• _WHAT THE TASK ASKS_: Switch every "Box Set" to "Collection" in the entries from the start through the line containing "François Omam-Biyik [181, 248]", and reproduce those lines with nothing else altered.

— Start RECORDS —

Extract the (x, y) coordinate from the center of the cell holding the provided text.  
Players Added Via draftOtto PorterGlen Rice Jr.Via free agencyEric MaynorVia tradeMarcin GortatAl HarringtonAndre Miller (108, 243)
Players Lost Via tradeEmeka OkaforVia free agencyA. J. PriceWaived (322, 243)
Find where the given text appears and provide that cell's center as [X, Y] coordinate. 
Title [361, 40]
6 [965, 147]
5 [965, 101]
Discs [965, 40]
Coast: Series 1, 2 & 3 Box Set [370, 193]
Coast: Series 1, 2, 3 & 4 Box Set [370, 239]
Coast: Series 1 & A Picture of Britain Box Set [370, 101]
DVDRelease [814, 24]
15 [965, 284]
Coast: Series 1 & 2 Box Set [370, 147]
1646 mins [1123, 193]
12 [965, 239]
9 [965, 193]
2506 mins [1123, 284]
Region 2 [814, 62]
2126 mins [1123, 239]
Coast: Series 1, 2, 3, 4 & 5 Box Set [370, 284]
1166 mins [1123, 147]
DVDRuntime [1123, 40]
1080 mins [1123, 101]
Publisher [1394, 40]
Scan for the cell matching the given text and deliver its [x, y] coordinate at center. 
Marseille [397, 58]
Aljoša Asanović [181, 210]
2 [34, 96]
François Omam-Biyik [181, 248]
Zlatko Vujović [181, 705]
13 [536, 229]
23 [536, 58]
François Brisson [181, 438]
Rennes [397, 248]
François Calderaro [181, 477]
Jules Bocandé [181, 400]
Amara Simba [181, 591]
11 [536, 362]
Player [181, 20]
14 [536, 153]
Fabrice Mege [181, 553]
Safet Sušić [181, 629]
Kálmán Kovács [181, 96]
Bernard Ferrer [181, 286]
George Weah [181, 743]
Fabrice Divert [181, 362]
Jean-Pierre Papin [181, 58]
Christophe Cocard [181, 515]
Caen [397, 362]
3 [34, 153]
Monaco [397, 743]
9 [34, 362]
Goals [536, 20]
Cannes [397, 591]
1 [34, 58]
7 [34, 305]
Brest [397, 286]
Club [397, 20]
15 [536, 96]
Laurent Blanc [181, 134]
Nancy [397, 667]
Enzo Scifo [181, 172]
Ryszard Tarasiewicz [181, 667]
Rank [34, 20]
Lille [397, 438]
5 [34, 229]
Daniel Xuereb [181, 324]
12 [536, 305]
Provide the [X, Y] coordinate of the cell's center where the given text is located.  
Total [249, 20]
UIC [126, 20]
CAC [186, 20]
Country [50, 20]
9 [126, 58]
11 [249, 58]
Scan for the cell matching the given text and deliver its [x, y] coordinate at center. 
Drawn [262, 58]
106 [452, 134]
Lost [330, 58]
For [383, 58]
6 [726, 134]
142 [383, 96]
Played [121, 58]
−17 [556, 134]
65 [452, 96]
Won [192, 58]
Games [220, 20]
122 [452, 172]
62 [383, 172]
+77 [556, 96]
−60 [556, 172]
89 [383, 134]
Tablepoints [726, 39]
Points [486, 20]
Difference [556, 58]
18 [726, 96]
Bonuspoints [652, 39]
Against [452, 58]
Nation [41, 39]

— End RECORDS —

• _RIGHT ANSWER_:
Extract the (x, y) coordinate from the center of the cell holding the provided text.  
Players Added Via draftOtto PorterGlen Rice Jr.Via free agencyEric MaynorVia tradeMarcin GortatAl HarringtonAndre Miller (108, 243)
Players Lost Via tradeEmeka OkaforVia free agencyA. J. PriceWaived (322, 243)
Find where the given text appears and provide that cell's center as [X, Y] coordinate. 
Title [361, 40]
6 [965, 147]
5 [965, 101]
Discs [965, 40]
Coast: Series 1, 2 & 3 Collection [370, 193]
Coast: Series 1, 2, 3 & 4 Collection [370, 239]
Coast: Series 1 & A Picture of Britain Collection [370, 101]
DVDRelease [814, 24]
15 [965, 284]
Coast: Series 1 & 2 Collection [370, 147]
1646 mins [1123, 193]
12 [965, 239]
9 [965, 193]
2506 mins [1123, 284]
Region 2 [814, 62]
2126 mins [1123, 239]
Coast: Series 1, 2, 3, 4 & 5 Collection [370, 284]
1166 mins [1123, 147]
DVDRuntime [1123, 40]
1080 mins [1123, 101]
Publisher [1394, 40]
Scan for the cell matching the given text and deliver its [x, y] coordinate at center. 
Marseille [397, 58]
Aljoša Asanović [181, 210]
2 [34, 96]
François Omam-Biyik [181, 248]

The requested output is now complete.